• _The input_:
===============

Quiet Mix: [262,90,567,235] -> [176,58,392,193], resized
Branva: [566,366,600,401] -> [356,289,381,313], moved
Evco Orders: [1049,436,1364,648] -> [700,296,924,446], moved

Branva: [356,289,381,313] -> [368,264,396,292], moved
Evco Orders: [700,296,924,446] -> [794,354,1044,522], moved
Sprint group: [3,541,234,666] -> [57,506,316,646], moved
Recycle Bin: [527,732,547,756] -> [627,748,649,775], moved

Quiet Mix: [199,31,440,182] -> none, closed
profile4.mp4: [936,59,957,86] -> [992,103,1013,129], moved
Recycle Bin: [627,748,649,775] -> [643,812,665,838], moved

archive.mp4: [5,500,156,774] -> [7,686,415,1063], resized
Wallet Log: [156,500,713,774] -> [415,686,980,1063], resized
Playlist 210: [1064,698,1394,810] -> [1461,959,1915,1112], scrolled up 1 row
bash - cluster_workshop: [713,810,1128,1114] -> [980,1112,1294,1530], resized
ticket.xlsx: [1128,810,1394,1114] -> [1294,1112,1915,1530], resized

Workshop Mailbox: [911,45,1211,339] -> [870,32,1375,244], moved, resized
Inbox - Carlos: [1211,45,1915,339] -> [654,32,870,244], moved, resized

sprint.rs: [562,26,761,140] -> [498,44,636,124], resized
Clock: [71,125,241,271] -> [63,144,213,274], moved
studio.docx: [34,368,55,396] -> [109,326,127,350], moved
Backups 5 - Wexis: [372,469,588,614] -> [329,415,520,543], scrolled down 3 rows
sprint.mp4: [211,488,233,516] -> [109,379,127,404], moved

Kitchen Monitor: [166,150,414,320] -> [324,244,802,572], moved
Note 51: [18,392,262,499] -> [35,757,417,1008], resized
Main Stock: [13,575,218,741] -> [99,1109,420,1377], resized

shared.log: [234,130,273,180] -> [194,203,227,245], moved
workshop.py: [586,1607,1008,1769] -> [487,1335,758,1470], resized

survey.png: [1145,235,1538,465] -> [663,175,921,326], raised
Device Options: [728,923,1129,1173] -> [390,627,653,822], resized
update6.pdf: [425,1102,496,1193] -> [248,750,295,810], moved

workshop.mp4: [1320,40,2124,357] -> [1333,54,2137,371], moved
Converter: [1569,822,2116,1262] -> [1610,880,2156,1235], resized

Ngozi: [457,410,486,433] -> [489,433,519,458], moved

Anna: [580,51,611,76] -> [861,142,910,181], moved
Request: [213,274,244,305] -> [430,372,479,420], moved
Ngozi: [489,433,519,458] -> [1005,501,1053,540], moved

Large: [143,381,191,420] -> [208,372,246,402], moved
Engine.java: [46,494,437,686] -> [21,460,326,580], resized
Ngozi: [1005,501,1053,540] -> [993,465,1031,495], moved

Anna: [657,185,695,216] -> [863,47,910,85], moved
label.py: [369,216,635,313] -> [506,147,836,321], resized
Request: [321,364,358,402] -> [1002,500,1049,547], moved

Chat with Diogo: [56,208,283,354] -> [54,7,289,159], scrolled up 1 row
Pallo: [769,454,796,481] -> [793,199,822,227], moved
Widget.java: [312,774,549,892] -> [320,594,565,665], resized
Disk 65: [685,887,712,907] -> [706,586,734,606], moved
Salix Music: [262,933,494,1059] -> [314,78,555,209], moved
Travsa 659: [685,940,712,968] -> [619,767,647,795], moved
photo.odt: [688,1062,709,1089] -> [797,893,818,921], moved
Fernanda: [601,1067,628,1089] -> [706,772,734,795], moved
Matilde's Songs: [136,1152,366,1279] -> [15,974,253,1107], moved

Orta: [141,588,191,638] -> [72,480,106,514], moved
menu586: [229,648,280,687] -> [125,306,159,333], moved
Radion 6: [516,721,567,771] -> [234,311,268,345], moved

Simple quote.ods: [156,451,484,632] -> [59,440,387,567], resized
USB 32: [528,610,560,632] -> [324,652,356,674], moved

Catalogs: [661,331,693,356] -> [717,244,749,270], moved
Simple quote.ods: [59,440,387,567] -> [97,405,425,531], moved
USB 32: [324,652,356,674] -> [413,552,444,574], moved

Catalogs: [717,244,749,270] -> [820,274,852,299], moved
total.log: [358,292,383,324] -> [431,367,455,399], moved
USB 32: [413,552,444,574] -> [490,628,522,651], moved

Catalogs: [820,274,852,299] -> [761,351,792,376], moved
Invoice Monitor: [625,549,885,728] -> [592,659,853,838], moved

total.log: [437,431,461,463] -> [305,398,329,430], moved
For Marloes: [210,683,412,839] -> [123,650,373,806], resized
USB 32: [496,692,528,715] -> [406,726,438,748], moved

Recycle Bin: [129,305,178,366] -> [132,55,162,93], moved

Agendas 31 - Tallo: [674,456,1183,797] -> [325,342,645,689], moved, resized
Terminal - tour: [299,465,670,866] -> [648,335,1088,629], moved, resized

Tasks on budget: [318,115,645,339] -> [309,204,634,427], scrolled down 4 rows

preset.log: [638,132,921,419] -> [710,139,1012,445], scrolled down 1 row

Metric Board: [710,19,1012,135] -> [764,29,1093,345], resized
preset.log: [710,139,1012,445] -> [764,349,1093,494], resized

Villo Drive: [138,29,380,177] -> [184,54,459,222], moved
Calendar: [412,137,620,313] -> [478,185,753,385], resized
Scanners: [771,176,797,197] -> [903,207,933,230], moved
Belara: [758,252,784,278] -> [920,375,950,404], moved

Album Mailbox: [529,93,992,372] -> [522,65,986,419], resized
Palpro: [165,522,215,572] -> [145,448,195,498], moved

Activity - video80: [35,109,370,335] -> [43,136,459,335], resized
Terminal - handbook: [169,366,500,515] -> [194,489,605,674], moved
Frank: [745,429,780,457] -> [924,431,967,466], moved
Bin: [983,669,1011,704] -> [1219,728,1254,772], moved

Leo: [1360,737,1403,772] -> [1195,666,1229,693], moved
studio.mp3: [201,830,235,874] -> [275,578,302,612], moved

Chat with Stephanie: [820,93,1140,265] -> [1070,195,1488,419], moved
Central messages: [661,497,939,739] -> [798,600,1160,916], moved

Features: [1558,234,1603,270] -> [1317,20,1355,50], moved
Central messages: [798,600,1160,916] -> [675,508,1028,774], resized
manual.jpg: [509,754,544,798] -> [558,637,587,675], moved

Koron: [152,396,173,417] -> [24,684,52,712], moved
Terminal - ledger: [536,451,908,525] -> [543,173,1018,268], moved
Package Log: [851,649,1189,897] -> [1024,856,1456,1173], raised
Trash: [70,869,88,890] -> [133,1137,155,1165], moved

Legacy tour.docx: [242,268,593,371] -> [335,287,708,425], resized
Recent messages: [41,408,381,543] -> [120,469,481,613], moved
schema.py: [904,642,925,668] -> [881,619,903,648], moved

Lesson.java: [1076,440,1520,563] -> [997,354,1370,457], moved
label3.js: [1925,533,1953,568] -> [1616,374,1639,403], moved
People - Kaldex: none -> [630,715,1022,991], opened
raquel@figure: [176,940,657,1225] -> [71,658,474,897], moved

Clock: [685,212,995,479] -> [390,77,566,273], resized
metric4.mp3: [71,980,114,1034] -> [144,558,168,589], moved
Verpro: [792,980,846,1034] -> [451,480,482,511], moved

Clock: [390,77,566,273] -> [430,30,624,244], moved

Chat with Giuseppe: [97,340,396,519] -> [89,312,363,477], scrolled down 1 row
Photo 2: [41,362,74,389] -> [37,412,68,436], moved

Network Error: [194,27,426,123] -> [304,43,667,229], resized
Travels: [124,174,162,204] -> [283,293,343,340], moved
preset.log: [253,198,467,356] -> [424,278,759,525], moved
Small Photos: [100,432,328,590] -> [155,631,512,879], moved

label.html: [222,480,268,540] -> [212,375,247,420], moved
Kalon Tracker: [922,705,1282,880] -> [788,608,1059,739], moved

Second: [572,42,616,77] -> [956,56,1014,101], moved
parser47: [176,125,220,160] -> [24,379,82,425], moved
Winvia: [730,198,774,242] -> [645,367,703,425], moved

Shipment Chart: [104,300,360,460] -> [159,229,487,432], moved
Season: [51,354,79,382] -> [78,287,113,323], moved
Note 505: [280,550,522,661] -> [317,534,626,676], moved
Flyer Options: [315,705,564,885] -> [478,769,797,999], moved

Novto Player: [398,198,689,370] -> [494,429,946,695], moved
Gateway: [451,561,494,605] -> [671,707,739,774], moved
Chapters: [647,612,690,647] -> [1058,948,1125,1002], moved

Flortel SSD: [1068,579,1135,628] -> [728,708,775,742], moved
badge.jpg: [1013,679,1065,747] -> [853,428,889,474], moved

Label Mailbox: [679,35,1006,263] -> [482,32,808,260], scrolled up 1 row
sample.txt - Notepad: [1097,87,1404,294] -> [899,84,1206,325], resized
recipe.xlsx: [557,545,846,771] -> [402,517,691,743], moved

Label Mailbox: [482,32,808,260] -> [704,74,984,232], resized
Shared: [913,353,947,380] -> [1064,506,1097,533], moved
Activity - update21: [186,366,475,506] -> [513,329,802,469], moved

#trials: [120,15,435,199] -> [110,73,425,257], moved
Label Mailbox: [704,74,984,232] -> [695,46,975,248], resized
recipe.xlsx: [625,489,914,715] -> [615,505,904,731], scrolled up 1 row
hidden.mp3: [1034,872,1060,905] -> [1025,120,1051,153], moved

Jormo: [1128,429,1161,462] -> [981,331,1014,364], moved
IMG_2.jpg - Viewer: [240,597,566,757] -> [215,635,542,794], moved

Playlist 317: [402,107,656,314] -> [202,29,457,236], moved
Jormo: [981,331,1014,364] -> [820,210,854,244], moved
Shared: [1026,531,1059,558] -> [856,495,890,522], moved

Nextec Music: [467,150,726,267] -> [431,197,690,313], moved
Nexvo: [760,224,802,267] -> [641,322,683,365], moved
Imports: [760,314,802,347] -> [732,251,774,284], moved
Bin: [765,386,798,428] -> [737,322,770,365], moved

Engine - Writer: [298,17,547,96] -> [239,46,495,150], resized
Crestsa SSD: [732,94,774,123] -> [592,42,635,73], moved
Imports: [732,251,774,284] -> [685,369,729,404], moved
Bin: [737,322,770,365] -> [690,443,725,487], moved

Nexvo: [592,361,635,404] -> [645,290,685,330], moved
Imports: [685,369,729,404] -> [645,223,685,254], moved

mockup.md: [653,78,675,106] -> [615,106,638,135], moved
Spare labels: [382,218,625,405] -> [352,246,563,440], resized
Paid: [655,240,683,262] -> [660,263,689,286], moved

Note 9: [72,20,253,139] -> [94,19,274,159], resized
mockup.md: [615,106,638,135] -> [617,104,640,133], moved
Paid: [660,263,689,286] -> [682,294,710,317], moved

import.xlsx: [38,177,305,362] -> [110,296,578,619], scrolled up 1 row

===============

• _About this exercise_: Pull out each line of the entries that contains "Clock".

• _Solution to this exercise_:
Clock: [71,125,241,271] -> [63,144,213,274], moved
Clock: [685,212,995,479] -> [390,77,566,273], resized
Clock: [390,77,566,273] -> [430,30,624,244], moved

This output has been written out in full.